Exactly as they appear, copy the lines from the start of the entries below to the line containing "purple semicircle: moved 2 px left, 4 px up", both ends included.

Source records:
# # # #
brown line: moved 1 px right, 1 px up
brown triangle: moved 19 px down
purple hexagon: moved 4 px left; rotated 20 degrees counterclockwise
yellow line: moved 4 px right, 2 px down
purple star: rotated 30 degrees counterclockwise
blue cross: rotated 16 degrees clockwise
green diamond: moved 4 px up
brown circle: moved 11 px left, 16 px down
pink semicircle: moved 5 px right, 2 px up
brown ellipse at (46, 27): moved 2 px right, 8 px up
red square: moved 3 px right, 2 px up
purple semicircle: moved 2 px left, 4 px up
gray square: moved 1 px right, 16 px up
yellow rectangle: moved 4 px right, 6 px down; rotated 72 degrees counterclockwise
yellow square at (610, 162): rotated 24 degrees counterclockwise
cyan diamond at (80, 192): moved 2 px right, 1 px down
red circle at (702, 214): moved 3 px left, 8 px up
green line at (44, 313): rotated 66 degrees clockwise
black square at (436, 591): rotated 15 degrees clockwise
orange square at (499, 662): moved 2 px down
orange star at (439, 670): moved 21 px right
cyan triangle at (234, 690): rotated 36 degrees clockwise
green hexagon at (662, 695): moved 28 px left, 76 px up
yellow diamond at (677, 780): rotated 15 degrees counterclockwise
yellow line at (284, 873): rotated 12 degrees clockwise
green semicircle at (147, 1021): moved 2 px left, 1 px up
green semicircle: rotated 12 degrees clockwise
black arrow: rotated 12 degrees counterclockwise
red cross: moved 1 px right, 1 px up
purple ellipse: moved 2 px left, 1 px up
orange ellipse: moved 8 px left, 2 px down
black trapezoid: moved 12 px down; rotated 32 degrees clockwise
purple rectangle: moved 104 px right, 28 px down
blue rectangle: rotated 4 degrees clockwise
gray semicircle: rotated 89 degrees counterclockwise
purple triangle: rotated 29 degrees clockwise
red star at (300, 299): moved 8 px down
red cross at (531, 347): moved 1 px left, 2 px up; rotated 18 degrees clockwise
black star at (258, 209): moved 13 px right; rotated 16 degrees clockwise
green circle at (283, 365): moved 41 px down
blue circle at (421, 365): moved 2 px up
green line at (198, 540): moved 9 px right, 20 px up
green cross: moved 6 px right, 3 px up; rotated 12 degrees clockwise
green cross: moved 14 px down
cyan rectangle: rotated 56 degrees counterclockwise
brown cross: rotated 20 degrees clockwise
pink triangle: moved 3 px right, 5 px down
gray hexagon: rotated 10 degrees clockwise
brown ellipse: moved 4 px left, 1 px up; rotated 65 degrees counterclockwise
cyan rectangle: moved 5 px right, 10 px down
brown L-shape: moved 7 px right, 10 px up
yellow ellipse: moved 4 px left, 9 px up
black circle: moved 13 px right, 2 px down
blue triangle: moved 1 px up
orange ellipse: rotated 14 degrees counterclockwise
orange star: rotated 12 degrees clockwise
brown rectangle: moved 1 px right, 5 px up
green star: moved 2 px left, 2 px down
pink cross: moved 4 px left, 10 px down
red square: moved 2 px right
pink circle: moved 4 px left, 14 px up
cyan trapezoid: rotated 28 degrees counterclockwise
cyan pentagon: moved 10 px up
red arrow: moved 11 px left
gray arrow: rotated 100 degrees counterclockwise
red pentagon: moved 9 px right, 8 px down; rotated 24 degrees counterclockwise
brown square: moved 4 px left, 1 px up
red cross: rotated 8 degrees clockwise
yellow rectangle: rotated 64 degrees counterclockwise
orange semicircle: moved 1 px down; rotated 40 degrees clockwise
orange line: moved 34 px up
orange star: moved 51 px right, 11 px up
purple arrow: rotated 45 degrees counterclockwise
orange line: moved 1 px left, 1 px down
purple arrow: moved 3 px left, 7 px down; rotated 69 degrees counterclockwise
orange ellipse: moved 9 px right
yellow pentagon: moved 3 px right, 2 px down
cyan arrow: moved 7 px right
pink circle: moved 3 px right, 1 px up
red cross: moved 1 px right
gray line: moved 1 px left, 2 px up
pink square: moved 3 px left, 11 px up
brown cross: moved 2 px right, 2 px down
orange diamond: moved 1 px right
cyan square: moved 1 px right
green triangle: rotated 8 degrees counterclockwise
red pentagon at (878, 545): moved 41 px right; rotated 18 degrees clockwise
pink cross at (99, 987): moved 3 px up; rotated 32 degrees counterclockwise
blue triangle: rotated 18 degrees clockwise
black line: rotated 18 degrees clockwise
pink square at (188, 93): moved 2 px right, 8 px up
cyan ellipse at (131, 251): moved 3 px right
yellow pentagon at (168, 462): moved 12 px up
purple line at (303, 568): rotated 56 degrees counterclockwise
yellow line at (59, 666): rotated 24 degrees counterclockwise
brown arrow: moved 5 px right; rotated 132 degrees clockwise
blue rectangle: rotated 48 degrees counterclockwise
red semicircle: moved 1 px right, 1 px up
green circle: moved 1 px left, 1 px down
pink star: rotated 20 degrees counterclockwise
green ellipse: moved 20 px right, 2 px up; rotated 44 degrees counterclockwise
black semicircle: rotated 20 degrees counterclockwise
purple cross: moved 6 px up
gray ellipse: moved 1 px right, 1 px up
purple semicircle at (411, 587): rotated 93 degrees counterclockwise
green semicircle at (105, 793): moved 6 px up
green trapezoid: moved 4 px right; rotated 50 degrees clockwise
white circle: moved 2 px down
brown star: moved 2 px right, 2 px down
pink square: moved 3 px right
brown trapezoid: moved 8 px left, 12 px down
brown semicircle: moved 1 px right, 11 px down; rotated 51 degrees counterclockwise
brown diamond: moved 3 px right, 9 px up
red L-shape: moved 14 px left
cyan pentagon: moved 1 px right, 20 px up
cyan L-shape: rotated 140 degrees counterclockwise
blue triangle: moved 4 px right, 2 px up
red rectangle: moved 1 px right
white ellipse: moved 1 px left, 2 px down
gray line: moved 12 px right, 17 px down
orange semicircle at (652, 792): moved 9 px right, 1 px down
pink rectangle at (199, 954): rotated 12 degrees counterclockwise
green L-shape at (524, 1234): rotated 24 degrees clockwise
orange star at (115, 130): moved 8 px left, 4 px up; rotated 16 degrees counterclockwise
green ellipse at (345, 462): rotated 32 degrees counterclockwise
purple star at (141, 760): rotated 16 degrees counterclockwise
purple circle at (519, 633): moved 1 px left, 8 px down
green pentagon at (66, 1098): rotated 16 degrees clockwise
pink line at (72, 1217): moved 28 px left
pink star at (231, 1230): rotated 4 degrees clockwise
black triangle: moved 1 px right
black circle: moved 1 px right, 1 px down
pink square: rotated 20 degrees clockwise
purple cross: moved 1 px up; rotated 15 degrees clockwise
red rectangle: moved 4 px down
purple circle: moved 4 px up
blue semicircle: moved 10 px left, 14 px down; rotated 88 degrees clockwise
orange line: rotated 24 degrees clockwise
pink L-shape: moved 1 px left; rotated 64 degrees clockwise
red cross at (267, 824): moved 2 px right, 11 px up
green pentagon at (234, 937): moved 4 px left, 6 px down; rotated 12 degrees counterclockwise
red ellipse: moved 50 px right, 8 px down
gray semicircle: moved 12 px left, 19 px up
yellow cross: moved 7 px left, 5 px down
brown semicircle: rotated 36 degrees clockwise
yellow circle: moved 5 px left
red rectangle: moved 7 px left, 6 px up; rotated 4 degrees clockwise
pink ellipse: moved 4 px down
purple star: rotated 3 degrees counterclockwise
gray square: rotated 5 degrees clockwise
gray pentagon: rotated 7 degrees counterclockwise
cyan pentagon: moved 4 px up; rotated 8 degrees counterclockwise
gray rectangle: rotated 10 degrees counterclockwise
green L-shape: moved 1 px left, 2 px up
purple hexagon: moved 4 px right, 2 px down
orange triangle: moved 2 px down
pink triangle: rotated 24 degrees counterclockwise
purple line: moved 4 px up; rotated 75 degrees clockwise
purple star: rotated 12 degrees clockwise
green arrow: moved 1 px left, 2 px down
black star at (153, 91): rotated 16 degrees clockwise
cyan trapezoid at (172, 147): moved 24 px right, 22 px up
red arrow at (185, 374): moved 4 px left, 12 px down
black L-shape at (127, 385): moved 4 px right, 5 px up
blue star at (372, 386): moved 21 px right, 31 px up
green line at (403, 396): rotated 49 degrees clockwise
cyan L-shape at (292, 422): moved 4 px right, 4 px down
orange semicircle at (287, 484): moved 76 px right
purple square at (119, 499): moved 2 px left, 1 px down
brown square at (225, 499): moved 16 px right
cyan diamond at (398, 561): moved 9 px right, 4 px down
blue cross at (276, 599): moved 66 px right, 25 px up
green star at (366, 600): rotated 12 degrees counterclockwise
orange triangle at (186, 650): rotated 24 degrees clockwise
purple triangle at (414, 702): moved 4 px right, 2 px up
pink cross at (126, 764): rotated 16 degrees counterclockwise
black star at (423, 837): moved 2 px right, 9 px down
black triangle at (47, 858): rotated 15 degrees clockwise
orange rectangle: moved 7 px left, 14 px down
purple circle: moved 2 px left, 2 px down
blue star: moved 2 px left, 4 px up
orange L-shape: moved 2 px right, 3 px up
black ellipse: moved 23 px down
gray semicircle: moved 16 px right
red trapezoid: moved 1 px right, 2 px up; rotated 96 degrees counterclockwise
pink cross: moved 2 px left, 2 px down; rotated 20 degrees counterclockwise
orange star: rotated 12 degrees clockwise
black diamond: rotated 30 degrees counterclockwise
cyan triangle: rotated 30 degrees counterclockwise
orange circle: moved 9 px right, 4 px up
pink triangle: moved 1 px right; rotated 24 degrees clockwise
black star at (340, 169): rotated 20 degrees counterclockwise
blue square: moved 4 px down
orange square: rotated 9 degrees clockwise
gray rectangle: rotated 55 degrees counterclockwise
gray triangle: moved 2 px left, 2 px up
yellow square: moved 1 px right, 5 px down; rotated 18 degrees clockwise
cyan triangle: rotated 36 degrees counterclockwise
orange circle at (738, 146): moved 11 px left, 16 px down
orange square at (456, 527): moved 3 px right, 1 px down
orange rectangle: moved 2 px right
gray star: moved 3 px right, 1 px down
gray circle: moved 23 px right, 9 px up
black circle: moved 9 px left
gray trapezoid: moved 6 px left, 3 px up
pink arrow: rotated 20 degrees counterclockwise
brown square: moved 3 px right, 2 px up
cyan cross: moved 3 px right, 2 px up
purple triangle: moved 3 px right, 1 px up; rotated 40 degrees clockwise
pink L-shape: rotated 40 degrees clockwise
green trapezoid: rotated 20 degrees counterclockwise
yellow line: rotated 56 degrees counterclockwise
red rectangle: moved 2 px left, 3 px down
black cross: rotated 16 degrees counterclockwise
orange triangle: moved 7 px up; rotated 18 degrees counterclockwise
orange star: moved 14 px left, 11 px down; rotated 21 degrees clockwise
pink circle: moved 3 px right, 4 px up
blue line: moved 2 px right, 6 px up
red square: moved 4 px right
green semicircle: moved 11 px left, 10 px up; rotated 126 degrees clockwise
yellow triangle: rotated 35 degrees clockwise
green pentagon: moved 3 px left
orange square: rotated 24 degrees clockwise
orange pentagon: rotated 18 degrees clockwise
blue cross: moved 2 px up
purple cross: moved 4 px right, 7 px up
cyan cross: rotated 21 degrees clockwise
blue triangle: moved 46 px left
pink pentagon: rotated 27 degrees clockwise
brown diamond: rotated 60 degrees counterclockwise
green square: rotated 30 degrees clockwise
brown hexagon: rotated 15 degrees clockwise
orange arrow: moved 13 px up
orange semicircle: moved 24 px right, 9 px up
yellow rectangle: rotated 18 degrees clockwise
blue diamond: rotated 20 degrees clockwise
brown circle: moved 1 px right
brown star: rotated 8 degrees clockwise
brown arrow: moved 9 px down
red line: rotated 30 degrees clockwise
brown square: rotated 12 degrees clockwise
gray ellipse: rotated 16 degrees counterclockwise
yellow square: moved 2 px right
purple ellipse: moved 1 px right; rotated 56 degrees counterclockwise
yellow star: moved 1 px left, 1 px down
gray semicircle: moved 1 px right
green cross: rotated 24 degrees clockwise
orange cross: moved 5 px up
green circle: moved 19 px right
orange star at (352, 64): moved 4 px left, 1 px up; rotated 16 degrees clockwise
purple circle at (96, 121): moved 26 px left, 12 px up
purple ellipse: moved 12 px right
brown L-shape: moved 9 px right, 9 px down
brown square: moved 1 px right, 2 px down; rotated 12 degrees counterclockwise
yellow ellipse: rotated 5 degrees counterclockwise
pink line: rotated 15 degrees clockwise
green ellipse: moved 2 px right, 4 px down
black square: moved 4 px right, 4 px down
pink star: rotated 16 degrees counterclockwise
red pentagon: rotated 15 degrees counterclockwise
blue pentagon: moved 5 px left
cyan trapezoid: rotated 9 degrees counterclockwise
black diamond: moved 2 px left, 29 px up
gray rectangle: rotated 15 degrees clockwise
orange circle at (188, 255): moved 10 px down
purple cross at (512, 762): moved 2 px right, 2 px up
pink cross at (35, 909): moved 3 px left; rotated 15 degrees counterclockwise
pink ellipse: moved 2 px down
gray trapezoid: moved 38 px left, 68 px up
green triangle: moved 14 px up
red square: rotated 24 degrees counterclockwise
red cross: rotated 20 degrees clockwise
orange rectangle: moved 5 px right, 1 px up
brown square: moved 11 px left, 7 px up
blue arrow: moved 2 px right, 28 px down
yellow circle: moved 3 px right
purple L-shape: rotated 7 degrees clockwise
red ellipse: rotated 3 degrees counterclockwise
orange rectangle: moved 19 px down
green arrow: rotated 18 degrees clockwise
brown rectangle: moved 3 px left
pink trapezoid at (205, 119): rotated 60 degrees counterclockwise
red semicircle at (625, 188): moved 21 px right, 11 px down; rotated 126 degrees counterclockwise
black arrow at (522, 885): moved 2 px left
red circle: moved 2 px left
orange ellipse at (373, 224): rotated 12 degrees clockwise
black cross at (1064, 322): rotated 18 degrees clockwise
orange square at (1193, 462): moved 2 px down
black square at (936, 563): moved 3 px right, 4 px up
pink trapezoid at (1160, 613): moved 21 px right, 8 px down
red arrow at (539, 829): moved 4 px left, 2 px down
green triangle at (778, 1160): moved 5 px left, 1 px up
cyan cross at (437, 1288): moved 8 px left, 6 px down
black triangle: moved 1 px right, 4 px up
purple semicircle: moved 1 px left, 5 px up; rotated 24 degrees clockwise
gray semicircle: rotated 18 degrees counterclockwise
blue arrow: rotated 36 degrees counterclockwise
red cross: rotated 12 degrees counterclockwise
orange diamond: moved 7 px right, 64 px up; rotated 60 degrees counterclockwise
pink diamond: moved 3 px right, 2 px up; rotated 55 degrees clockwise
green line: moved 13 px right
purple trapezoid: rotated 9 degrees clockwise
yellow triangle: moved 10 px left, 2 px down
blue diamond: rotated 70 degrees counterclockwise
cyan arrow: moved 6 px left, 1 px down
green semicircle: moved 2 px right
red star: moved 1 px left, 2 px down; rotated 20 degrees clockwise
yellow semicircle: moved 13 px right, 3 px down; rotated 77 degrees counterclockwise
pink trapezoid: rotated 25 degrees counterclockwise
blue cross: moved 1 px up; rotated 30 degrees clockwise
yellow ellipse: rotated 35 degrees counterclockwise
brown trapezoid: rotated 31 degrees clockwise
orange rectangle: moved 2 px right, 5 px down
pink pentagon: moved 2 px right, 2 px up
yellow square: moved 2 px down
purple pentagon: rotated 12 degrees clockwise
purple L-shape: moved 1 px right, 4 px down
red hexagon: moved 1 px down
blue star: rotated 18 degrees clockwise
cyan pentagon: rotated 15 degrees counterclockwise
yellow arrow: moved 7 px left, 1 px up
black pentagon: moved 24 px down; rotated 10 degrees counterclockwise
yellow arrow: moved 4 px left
# # # #
Solved problem:
brown line: moved 1 px right, 1 px up
brown triangle: moved 19 px down
purple hexagon: moved 4 px left; rotated 20 degrees counterclockwise
yellow line: moved 4 px right, 2 px down
purple star: rotated 30 degrees counterclockwise
blue cross: rotated 16 degrees clockwise
green diamond: moved 4 px up
brown circle: moved 11 px left, 16 px down
pink semicircle: moved 5 px right, 2 px up
brown ellipse at (46, 27): moved 2 px right, 8 px up
red square: moved 3 px right, 2 px up
purple semicircle: moved 2 px left, 4 px up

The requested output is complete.